Assigned task
Write every line below out again, exactly as given, but leave out the pictures.

Data extract
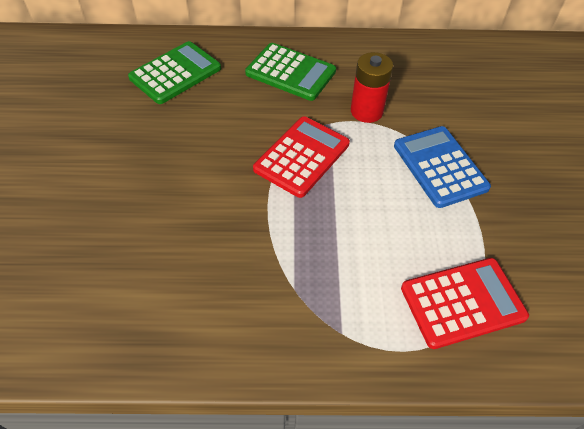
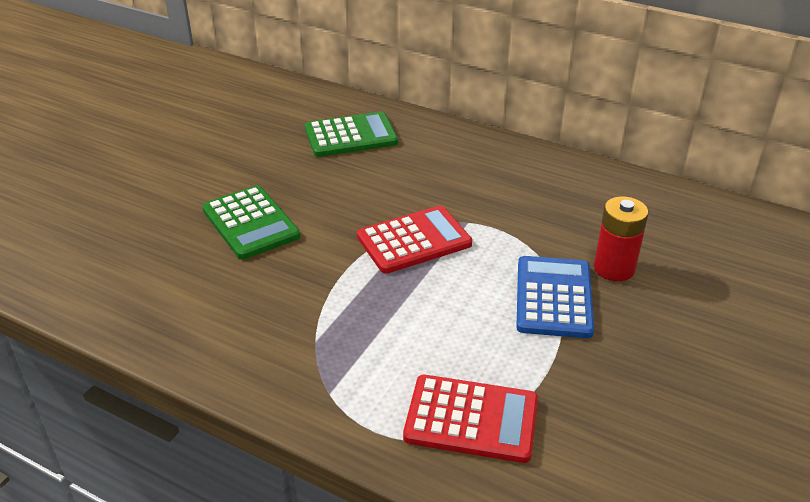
camera: 30 degrees right, 15 degrees down
(290, 72) = (464, 167): green calculator -> green calculator (251, 223)
(366, 111) = (516, 224): red battery -> red battery (614, 268)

Answer section
camera: 30 degrees right, 15 degrees down
(290, 72) = (464, 167): green calculator -> green calculator (251, 223)
(366, 111) = (516, 224): red battery -> red battery (614, 268)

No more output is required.